# WHAT TO WORK ON
Treat the line containing "black cupcake: 7 -> 5" as the first line of the answer and the last line of the data as its final line, reproducing every line between exactly.

════════════════

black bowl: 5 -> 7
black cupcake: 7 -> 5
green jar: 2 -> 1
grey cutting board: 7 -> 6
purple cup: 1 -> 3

════════════════

# SOLUTION TO THIS PROBLEM
black cupcake: 7 -> 5
green jar: 2 -> 1
grey cutting board: 7 -> 6
purple cup: 1 -> 3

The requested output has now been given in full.